Dataset excerpts
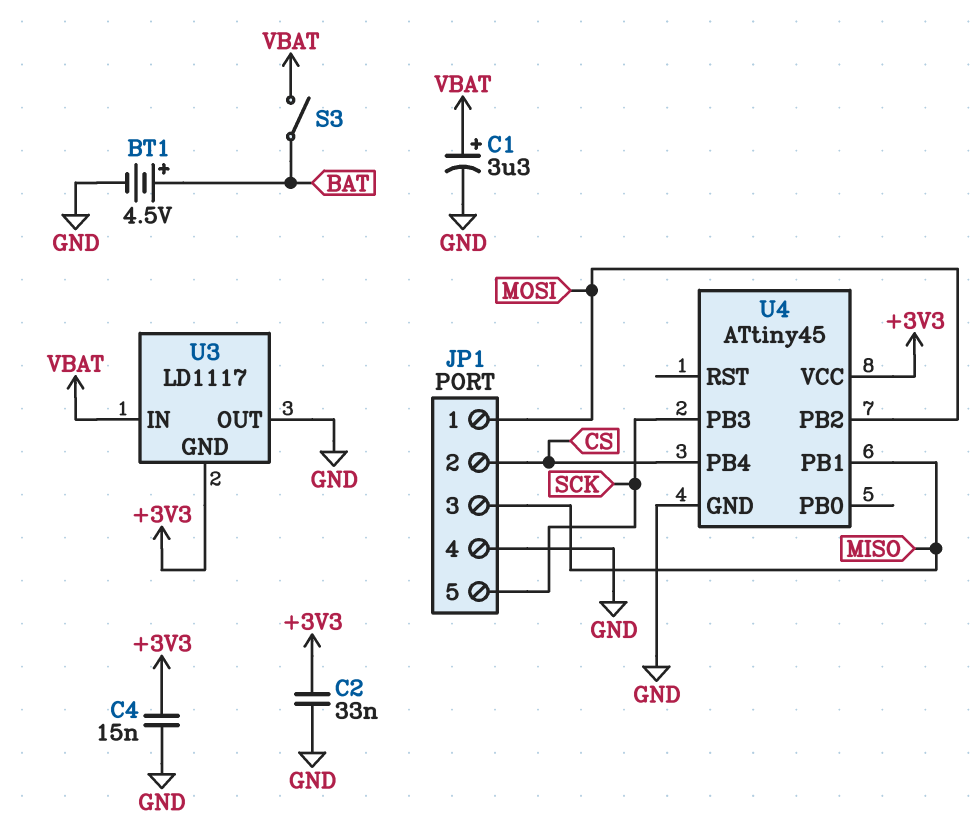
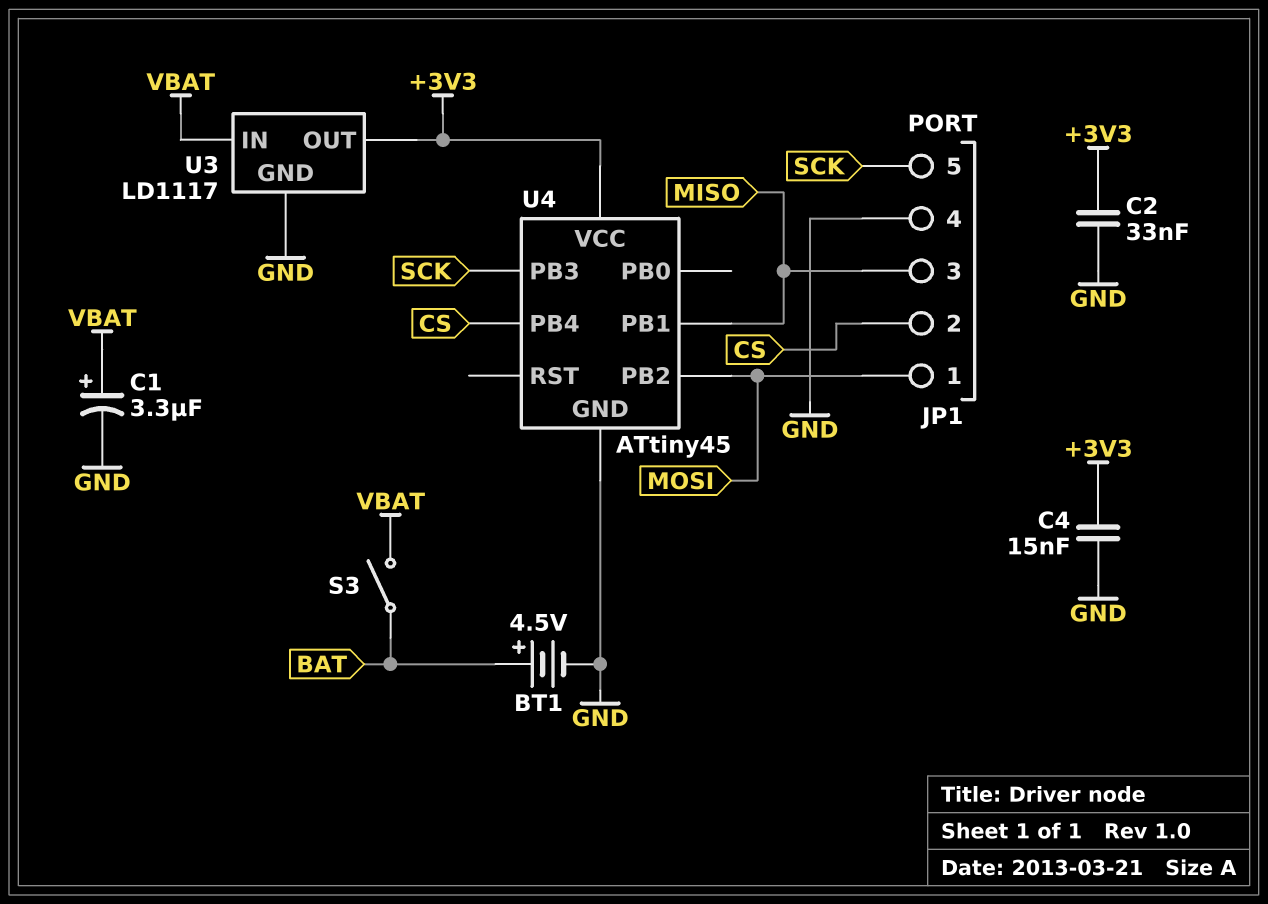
U3 pin GND: +3V3 -> GND
U3 pin OUT: GND -> +3V3

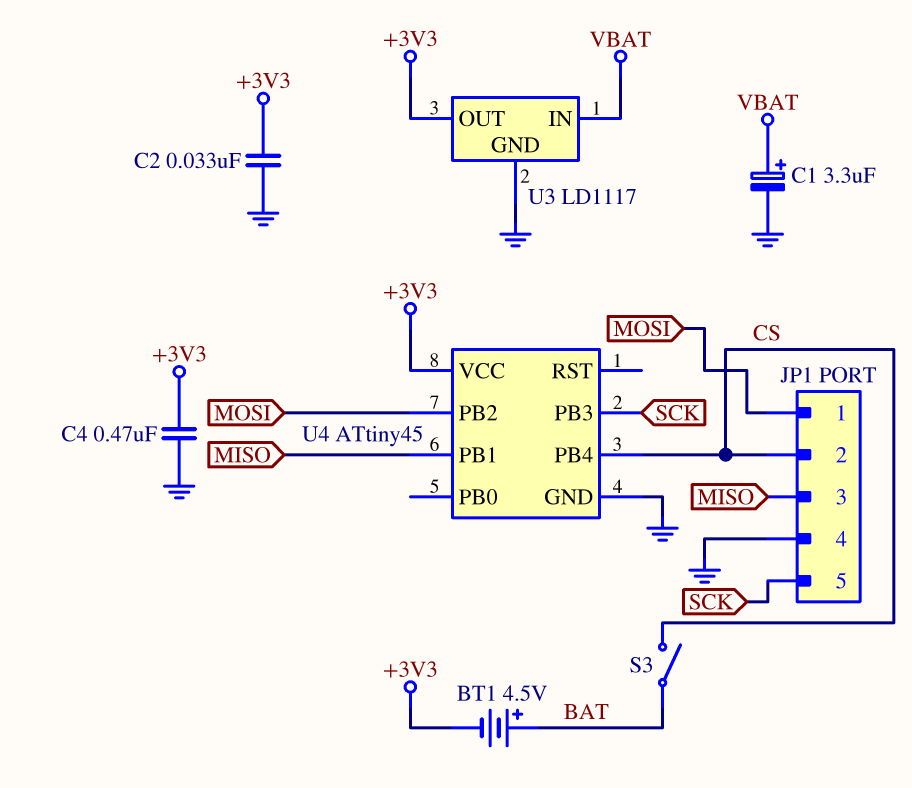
BT1: 4.5V (plus BAT, minus GND) -> 4.5V (plus BAT, minus +3V3)
C4: 15nF (+3V3, GND) -> 470nF (+3V3, GND)
S3: switch (BAT, VBAT) -> switch (BAT, CS)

WORK TO COMPLETE:
Give the entries again exactly. Pictures stay out.

EXPECTED ANSWER:
U3 pin GND: +3V3 -> GND
U3 pin OUT: GND -> +3V3

BT1: 4.5V (plus BAT, minus GND) -> 4.5V (plus BAT, minus +3V3)
C4: 15nF (+3V3, GND) -> 470nF (+3V3, GND)
S3: switch (BAT, VBAT) -> switch (BAT, CS)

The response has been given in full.